= Your assignment =
Read through the entries below and copy each line where "cyan" turns up.

[Object change listings]
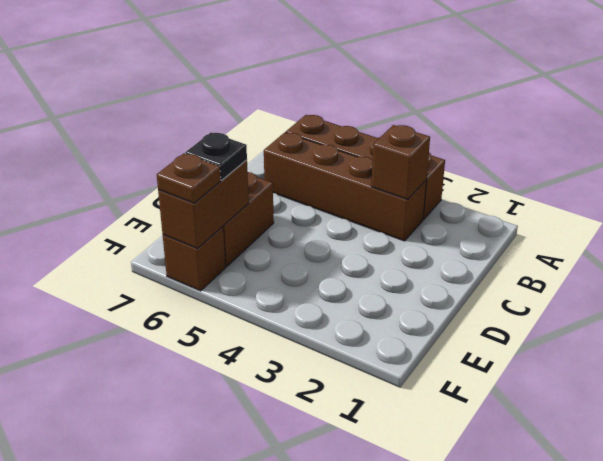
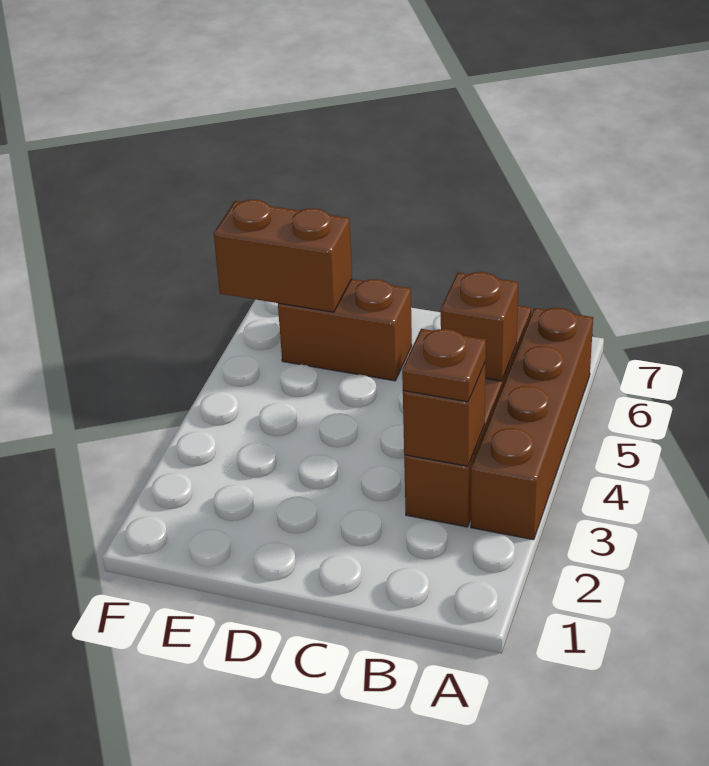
black plate E6 level 3 -> none
brown brick F6 level 1 -> brown brick B5 level 2
brown plate F6 level 3 -> brown plate B3 level 3

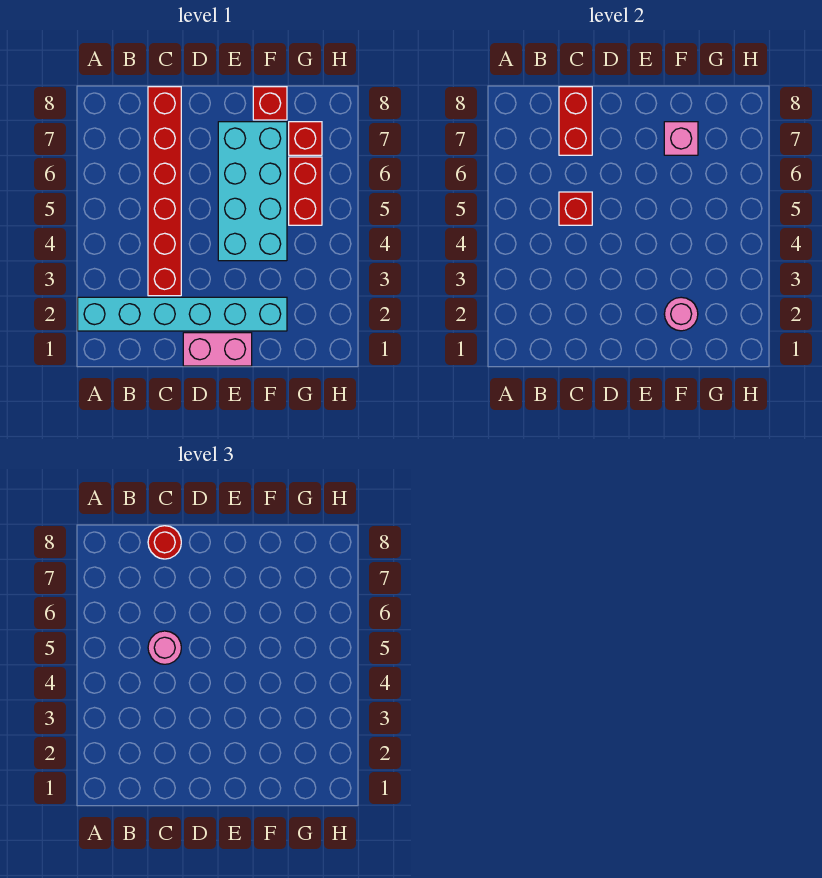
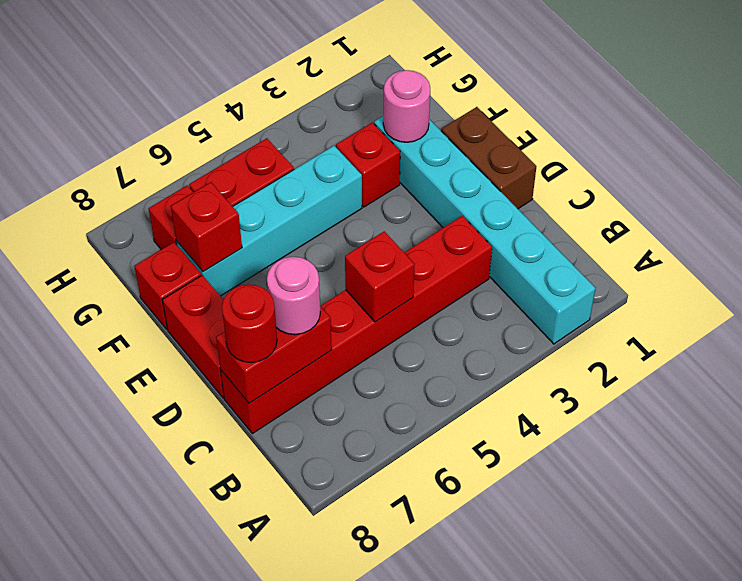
pink round brick C5 level 3 -> pink round brick C7 level 3
pink brick D1:E1 level 1 -> brown brick D1:E1 level 1
none -> red brick D8:E8 level 1
cyan brick E4:F7 level 1 -> cyan brick F4:F7 level 1
none -> red brick F3 level 1
pink brick F7 level 2 -> red brick F7 level 2

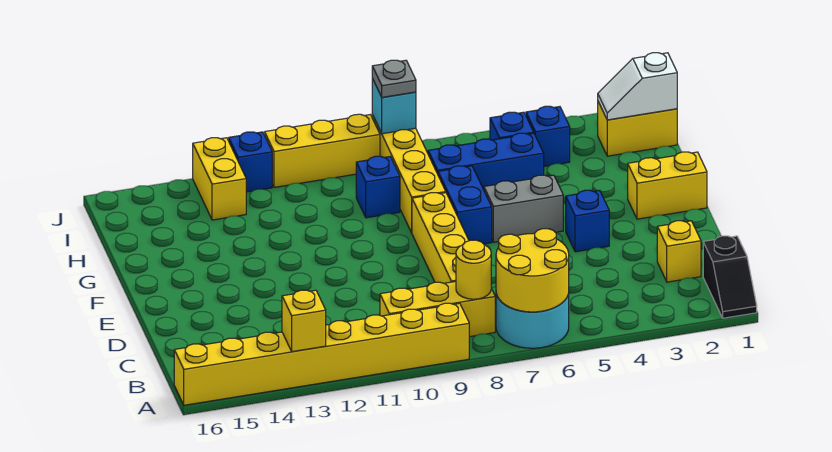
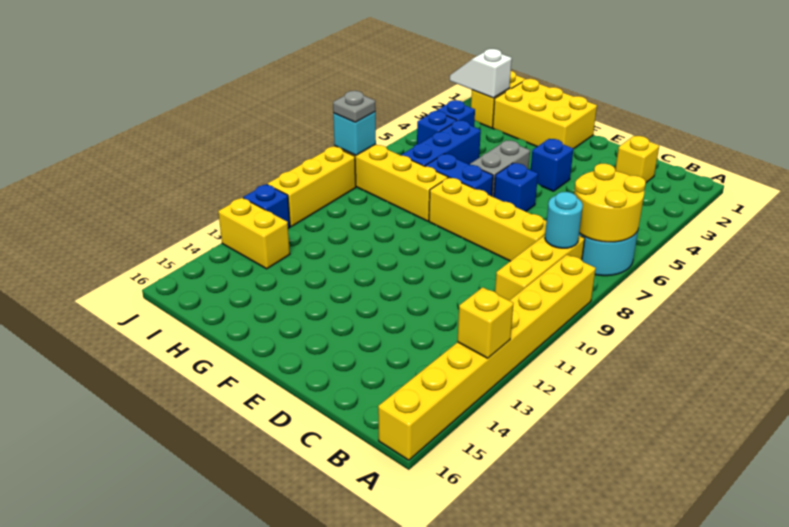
black slope A1:B1 level 1 top B -> none
yellow round brick B8 level 2 -> cyan round brick B8 level 2
yellow brick F1:F2 level 1 -> yellow brick F1:H2 level 1
blue brick H9 level 1 -> blue brick E6 level 1
white slope I1:I2 level 2 top 1 -> white slope I2:J2 level 2 top I

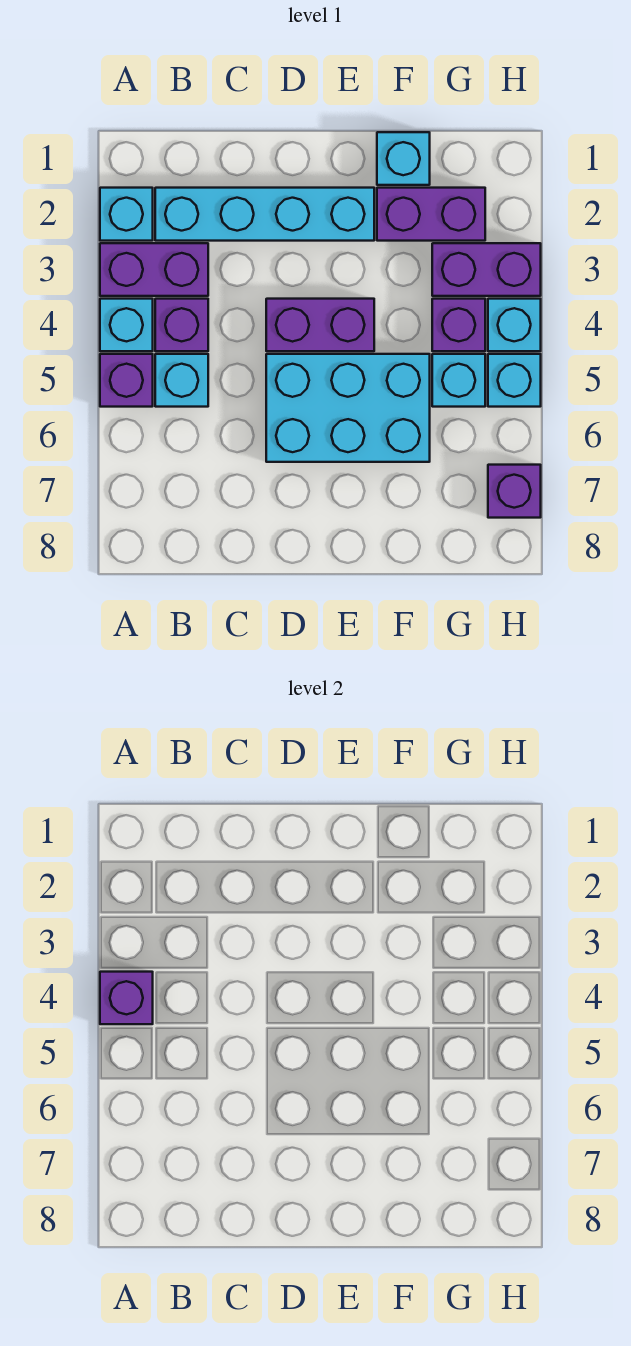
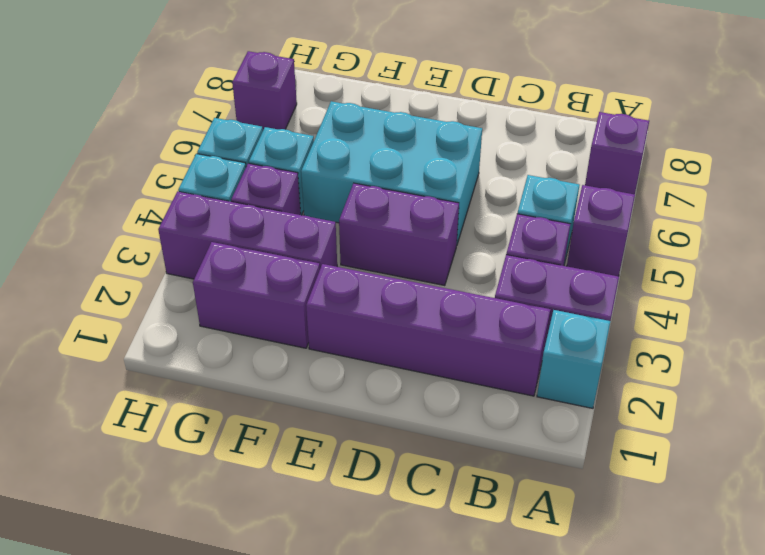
cyan brick A4 level 1 -> none
purple brick A4 level 2 -> purple brick A7 level 1
cyan brick B2:E2 level 1 -> purple brick B2:E2 level 1
cyan brick F1 level 1 -> none
purple brick G3:H3 level 1 -> purple brick F3:H3 level 1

= Task response =
cyan brick E4:F7 level 1 -> cyan brick F4:F7 level 1
yellow round brick B8 level 2 -> cyan round brick B8 level 2
cyan brick A4 level 1 -> none
cyan brick B2:E2 level 1 -> purple brick B2:E2 level 1
cyan brick F1 level 1 -> none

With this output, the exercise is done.